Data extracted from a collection
○ ○ ○ ○

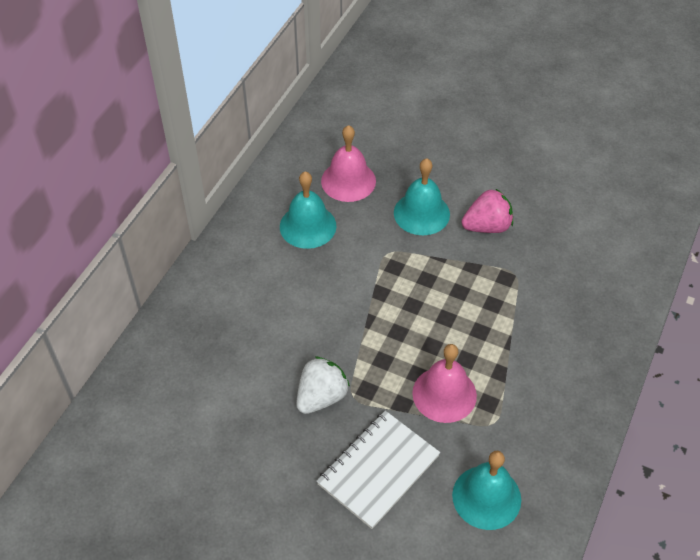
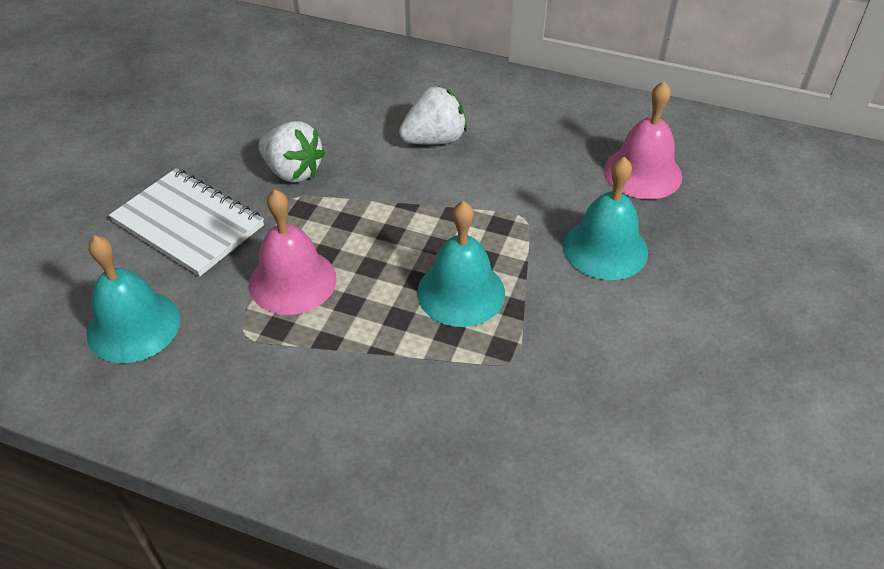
camera: 85 degrees right, 5 degrees down
(294, 298) = (434, 140): none -> white strawberry
(308, 226) = (551, 142): turquoise bell -> turquoise bell (461, 292)
(487, 226) = (600, 324): pink strawberry -> none

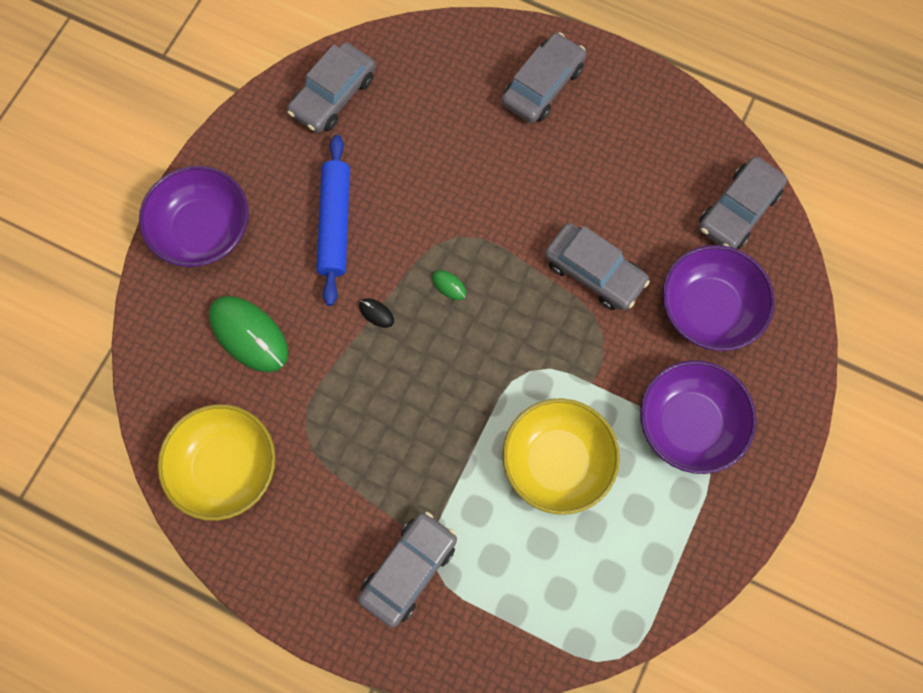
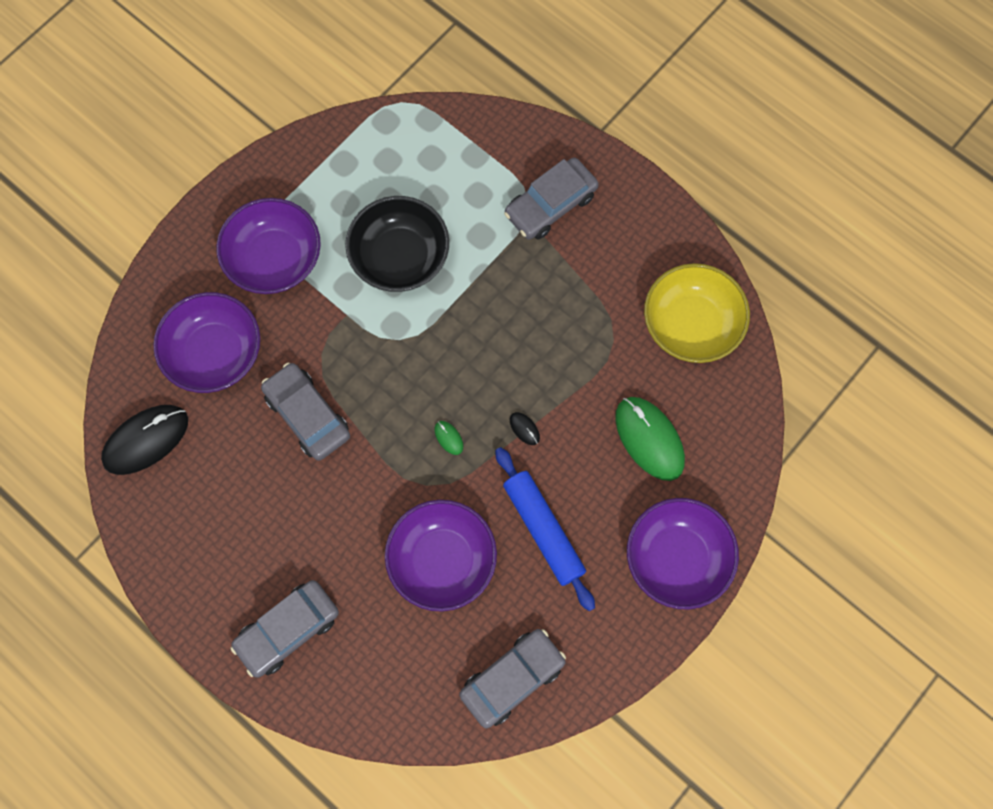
camera: 165 degrees left, 0 degrees up
(335, 224) = (543, 530): blue rolling pin -> blue rolling pin turned 45 degrees counterclockwise
(423, 174) = (442, 560): none -> purple bowl
(557, 462) = (400, 257): yellow bowl -> black bowl
(738, 210) = (146, 440): grey car -> black mouse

○ ○ ○ ○

● WHAT IS EXPECTED:
The task calls for repeating each line above exactly while excluding the pictures.

● TASK RESULT:
camera: 85 degrees right, 5 degrees down
(294, 298) = (434, 140): none -> white strawberry
(308, 226) = (551, 142): turquoise bell -> turquoise bell (461, 292)
(487, 226) = (600, 324): pink strawberry -> none

camera: 165 degrees left, 0 degrees up
(335, 224) = (543, 530): blue rolling pin -> blue rolling pin turned 45 degrees counterclockwise
(423, 174) = (442, 560): none -> purple bowl
(557, 462) = (400, 257): yellow bowl -> black bowl
(738, 210) = (146, 440): grey car -> black mouse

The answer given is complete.